Information provided below:

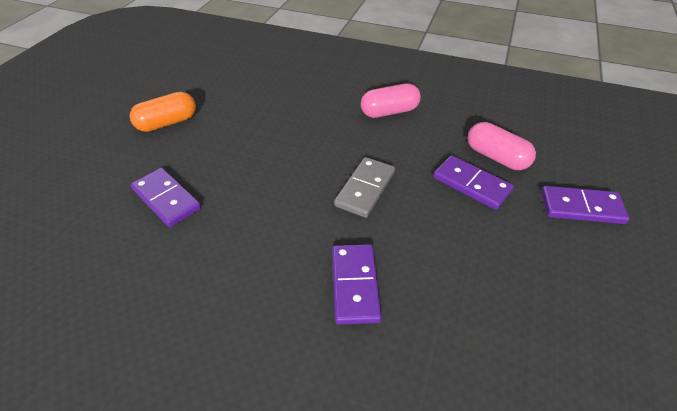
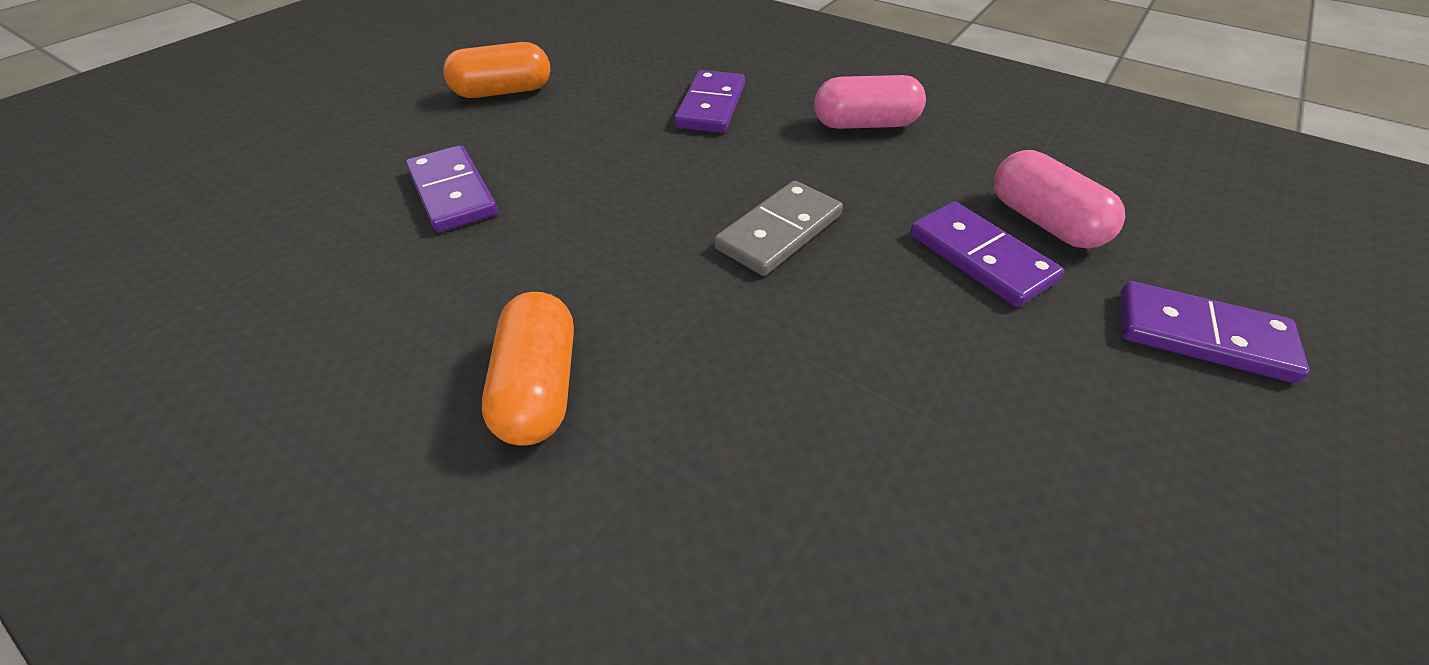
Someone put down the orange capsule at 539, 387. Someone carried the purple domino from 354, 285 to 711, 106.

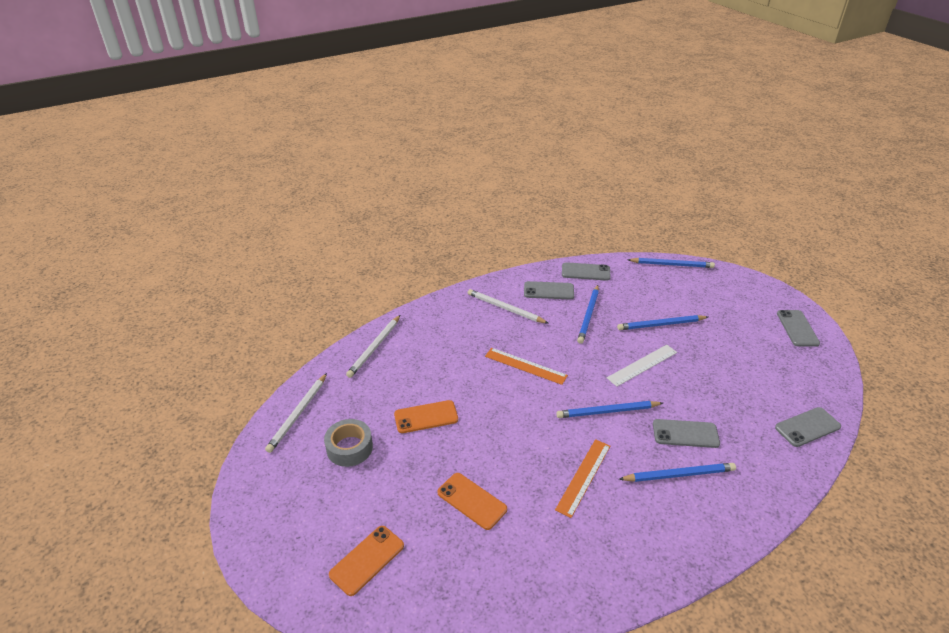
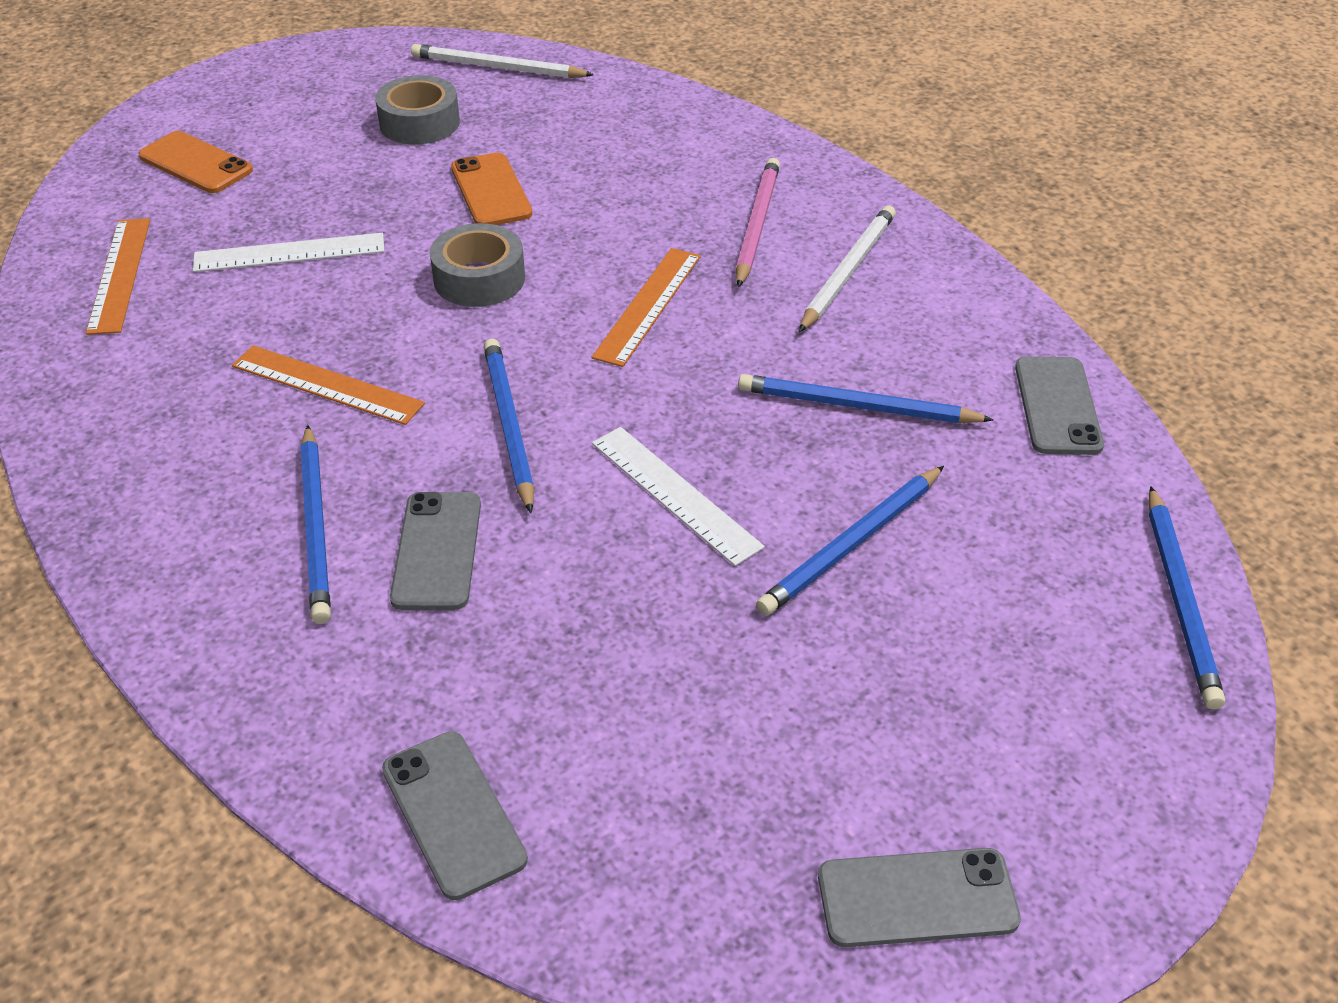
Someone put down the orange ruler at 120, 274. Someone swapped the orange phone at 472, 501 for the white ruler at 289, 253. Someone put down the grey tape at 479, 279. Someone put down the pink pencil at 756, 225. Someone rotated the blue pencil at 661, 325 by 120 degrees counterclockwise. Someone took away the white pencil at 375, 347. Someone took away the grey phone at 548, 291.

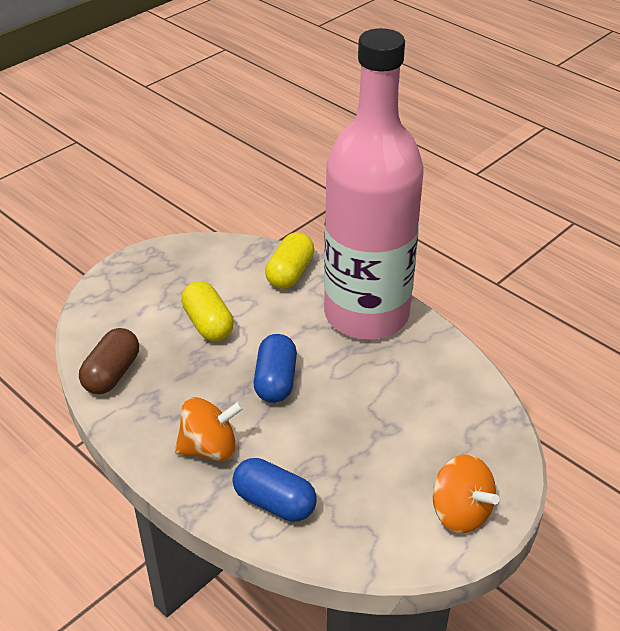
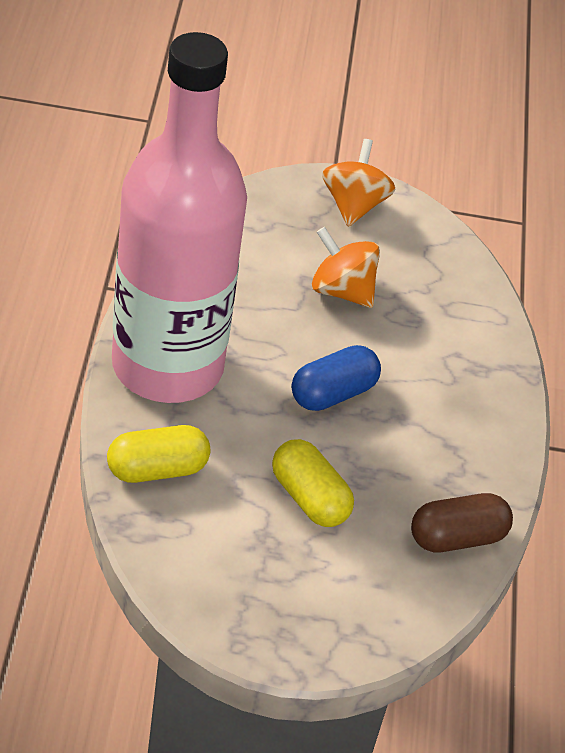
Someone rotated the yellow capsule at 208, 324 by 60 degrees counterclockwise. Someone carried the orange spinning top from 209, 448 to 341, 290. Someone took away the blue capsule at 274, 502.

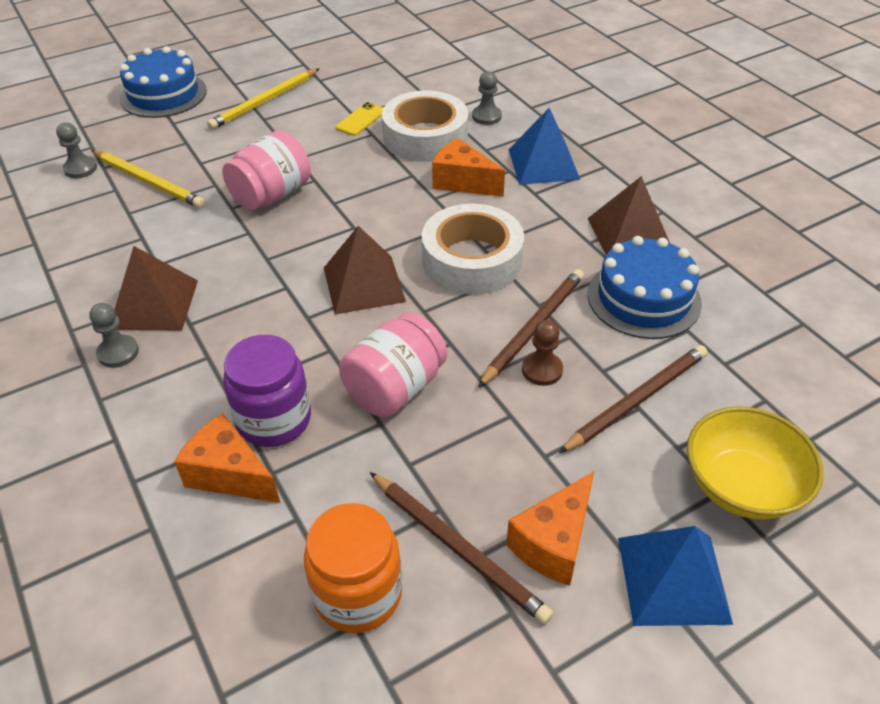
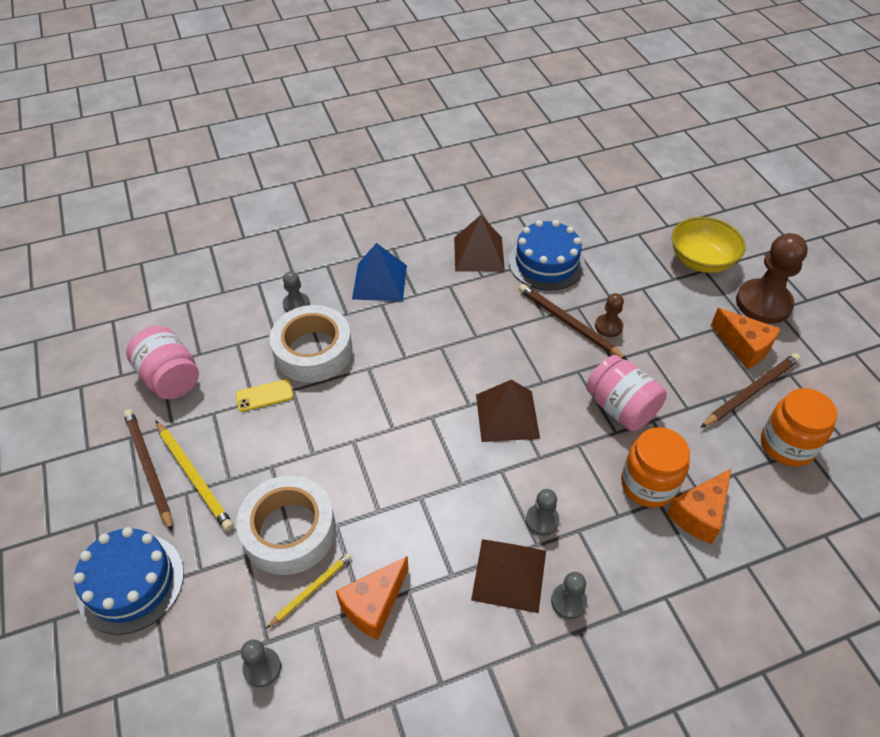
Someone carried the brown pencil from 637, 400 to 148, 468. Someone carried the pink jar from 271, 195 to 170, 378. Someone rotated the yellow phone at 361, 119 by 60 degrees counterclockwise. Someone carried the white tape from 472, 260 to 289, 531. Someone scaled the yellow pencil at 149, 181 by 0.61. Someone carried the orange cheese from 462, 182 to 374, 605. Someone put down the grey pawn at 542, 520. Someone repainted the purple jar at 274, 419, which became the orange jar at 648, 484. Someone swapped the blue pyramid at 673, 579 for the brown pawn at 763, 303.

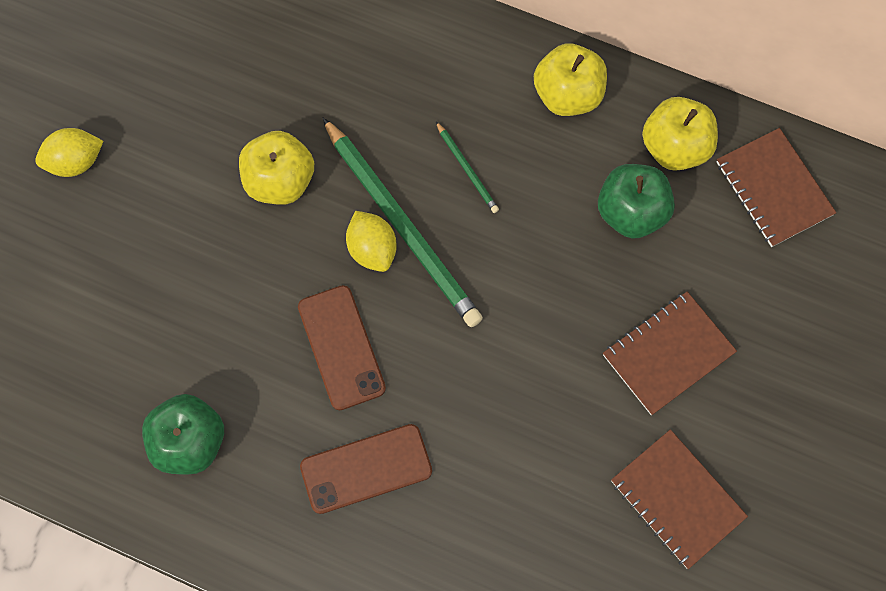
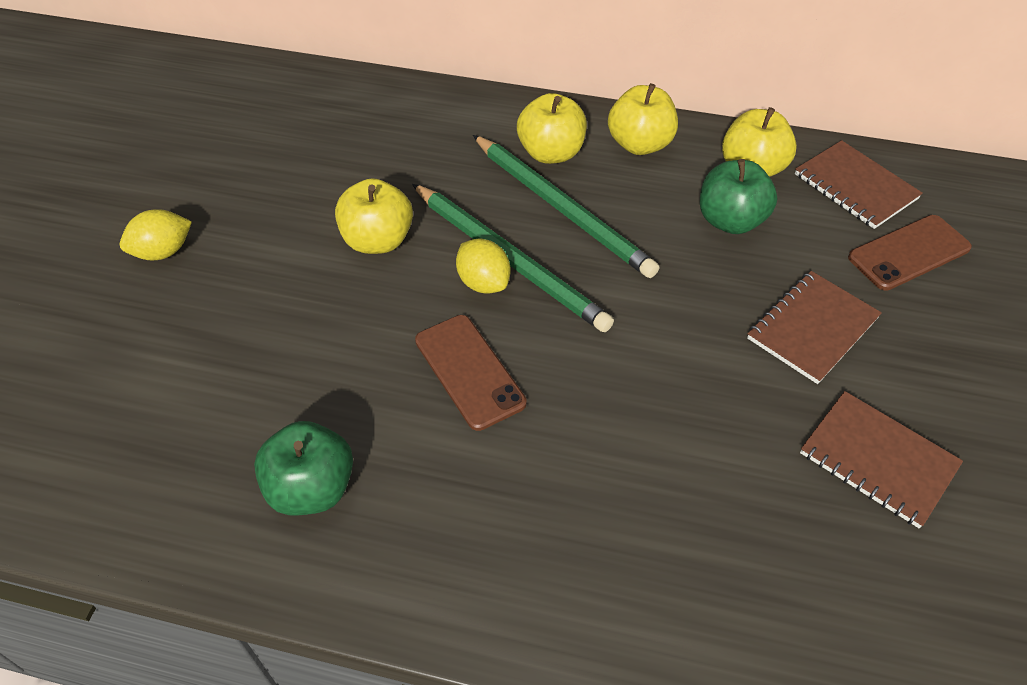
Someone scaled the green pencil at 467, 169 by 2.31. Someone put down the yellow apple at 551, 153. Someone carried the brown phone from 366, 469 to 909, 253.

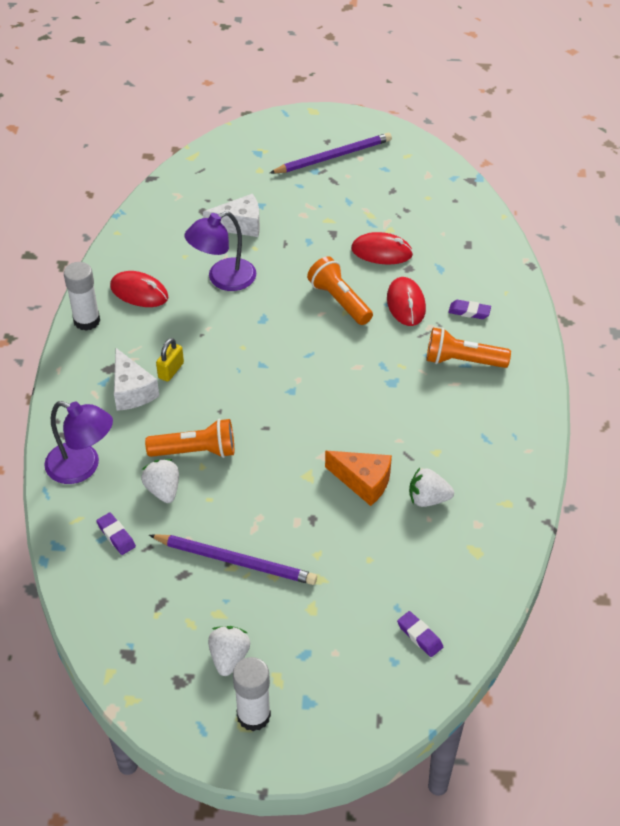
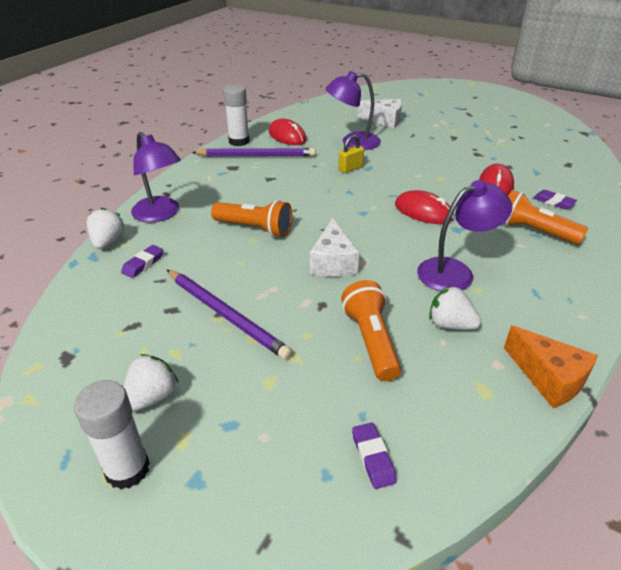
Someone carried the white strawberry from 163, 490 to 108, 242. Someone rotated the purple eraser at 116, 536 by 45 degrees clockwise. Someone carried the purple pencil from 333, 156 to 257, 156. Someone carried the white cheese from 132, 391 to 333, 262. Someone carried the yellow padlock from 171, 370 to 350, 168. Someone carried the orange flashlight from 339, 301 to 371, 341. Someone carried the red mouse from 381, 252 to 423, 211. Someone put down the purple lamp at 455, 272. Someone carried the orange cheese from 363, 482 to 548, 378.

End of Information provided.

• _What to work on_:
Repeat, word for word and with no pictures, only the lines running from the beginning of the data to the line that contains "Someone put down the orange ruler".

• _Response area_:
Someone put down the orange capsule at 539, 387. Someone carried the purple domino from 354, 285 to 711, 106.

Someone put down the orange ruler at 120, 274. Someone swapped the orange phone at 472, 501 for the white ruler at 289, 253. Someone put down the grey tape at 479, 279. Someone put down the pink pencil at 756, 225. Someone rotated the blue pencil at 661, 325 by 120 degrees counterclockwise. Someone took away the white pencil at 375, 347. Someone took away the grey phone at 548, 291.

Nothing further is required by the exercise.